### WORK ORDER:
The result should be an exact copy of the entries that follow, with no pictures included.
---- GIVEN INFORMATION
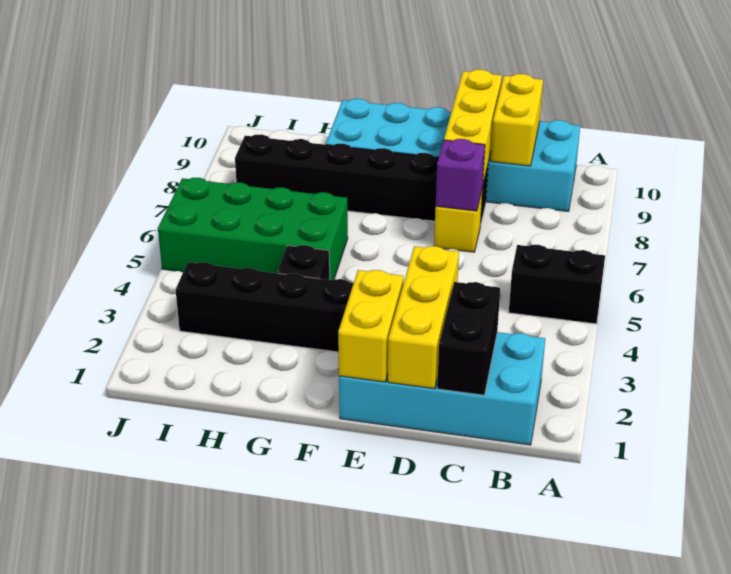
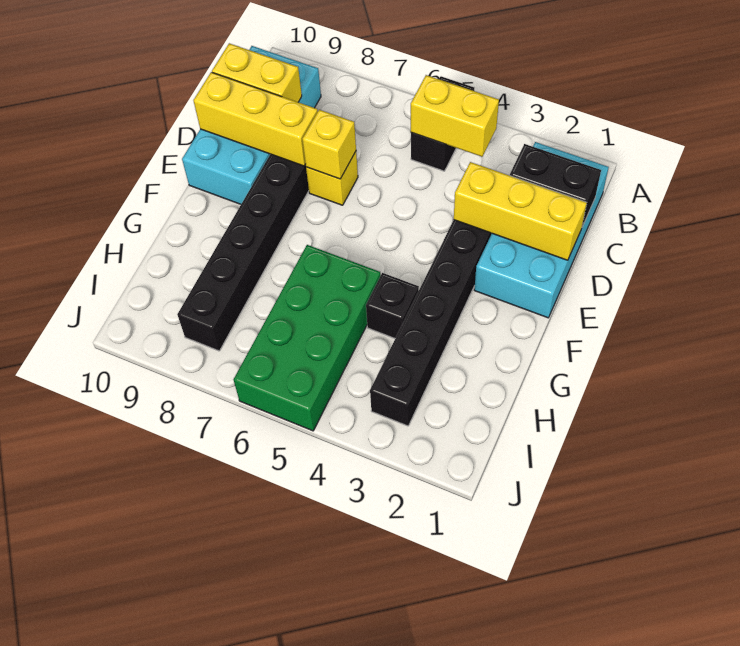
cyan brick B9:G10 level 1 -> cyan brick B9:E10 level 1
purple brick D7 level 2 -> yellow brick D7 level 2
yellow brick E1:E2 level 2 -> yellow brick B4:B5 level 2

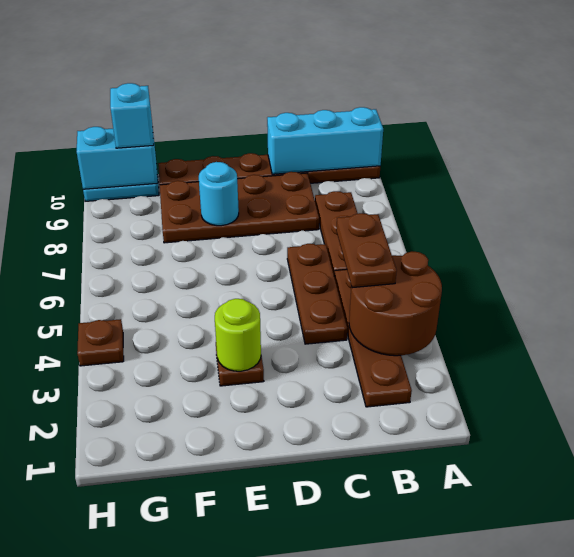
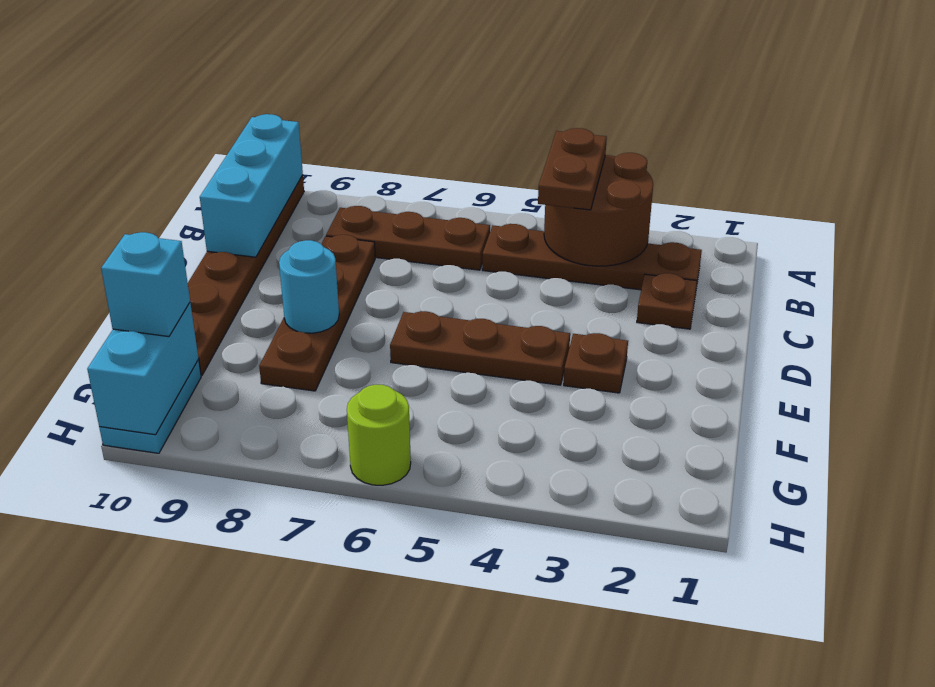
brown plate B4:B5 level 3 -> brown plate A4:B4 level 3
brown plate C4:C6 level 1 -> brown plate E4:E6 level 1
brown plate C8:F9 level 1 -> brown plate C8:F8 level 1
lime round brick E3 level 2 -> lime round brick H6 level 1
brown plate H4 level 1 -> brown plate C2 level 1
--------
### OUTPUT OF THE TASK:
cyan brick B9:G10 level 1 -> cyan brick B9:E10 level 1
purple brick D7 level 2 -> yellow brick D7 level 2
yellow brick E1:E2 level 2 -> yellow brick B4:B5 level 2

brown plate B4:B5 level 3 -> brown plate A4:B4 level 3
brown plate C4:C6 level 1 -> brown plate E4:E6 level 1
brown plate C8:F9 level 1 -> brown plate C8:F8 level 1
lime round brick E3 level 2 -> lime round brick H6 level 1
brown plate H4 level 1 -> brown plate C2 level 1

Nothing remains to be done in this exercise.